ACTION ITEM. Please repeat, without alteration, the line containing "pos2: [377, 560]" and every line that follows it to the end of the entries below, and only those lines.

--- SUPPLIED RECORDS Enclosed Below ---

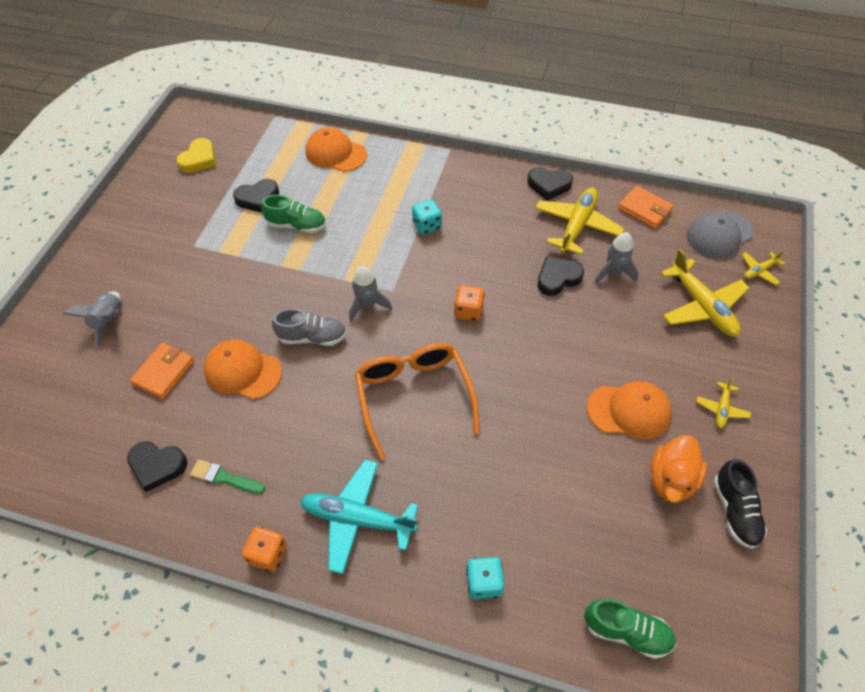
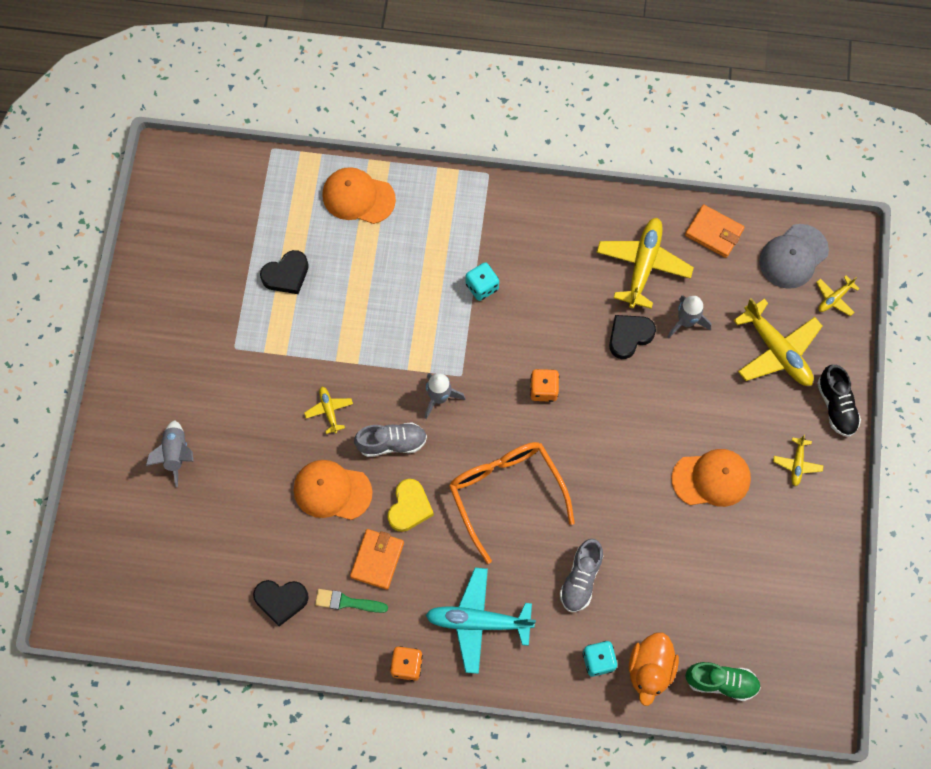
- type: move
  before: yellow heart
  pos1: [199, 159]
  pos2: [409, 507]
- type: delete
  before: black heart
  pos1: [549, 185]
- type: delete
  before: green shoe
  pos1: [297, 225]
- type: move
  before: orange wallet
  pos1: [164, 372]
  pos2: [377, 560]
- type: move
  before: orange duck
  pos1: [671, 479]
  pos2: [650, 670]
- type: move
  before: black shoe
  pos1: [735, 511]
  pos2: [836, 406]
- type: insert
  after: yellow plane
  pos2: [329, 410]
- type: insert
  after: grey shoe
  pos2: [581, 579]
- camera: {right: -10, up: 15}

--- End of Enclosed SUPPLIED RECORDS ---

ANSWER.
  pos2: [377, 560]
- type: move
  before: orange duck
  pos1: [671, 479]
  pos2: [650, 670]
- type: move
  before: black shoe
  pos1: [735, 511]
  pos2: [836, 406]
- type: insert
  after: yellow plane
  pos2: [329, 410]
- type: insert
  after: grey shoe
  pos2: [581, 579]
- camera: {right: -10, up: 15}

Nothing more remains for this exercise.